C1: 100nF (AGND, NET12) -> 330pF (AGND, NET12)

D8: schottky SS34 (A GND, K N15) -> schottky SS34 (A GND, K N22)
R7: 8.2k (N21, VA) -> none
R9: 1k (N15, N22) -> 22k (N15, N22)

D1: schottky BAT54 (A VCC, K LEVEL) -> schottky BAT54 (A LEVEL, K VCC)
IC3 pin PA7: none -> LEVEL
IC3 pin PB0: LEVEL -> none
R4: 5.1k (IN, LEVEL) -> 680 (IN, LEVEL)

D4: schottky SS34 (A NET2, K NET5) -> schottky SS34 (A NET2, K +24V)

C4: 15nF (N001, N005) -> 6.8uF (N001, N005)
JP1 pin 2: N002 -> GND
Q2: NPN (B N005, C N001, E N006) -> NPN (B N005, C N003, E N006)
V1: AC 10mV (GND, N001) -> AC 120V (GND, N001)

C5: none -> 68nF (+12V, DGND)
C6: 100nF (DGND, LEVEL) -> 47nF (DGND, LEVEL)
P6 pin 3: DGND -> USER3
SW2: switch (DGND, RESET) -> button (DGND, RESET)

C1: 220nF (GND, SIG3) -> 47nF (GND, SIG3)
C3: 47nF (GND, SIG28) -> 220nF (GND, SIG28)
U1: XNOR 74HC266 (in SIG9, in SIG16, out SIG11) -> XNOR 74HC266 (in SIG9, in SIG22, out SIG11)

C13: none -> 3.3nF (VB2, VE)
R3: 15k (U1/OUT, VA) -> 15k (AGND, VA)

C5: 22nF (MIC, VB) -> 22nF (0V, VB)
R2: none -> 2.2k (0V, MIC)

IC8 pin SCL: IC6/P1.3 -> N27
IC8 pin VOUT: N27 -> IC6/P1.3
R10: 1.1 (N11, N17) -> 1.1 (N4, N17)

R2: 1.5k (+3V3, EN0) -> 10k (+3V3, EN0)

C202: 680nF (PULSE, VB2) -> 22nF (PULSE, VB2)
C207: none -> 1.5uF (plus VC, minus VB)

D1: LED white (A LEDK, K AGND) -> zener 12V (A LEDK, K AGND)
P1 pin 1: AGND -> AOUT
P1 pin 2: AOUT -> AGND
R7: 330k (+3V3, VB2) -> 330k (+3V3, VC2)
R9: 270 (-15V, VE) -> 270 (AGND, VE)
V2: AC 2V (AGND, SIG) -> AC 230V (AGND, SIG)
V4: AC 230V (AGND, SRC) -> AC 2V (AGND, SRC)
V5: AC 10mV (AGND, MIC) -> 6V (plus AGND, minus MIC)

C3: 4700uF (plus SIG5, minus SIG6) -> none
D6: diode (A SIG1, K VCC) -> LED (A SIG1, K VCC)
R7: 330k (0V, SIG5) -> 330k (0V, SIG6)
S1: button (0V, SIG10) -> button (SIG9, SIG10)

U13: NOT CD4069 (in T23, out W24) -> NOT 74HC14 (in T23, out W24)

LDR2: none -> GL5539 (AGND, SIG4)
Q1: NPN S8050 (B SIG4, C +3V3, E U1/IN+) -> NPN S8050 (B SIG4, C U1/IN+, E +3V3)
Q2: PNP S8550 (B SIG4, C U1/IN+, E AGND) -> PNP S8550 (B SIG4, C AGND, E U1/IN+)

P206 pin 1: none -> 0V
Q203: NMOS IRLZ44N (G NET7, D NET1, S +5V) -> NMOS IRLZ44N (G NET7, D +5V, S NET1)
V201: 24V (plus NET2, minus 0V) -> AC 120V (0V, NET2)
________________________________________
Of all the entries above, repeat only the lines from the line that has "D1: schottky BAT54" to the line that has "Q2: NPN (B N005, C", both lines included, exactly.

### [COMPLETED EXERCISE]
D1: schottky BAT54 (A VCC, K LEVEL) -> schottky BAT54 (A LEVEL, K VCC)
IC3 pin PA7: none -> LEVEL
IC3 pin PB0: LEVEL -> none
R4: 5.1k (IN, LEVEL) -> 680 (IN, LEVEL)

D4: schottky SS34 (A NET2, K NET5) -> schottky SS34 (A NET2, K +24V)

C4: 15nF (N001, N005) -> 6.8uF (N001, N005)
JP1 pin 2: N002 -> GND
Q2: NPN (B N005, C N001, E N006) -> NPN (B N005, C N003, E N006)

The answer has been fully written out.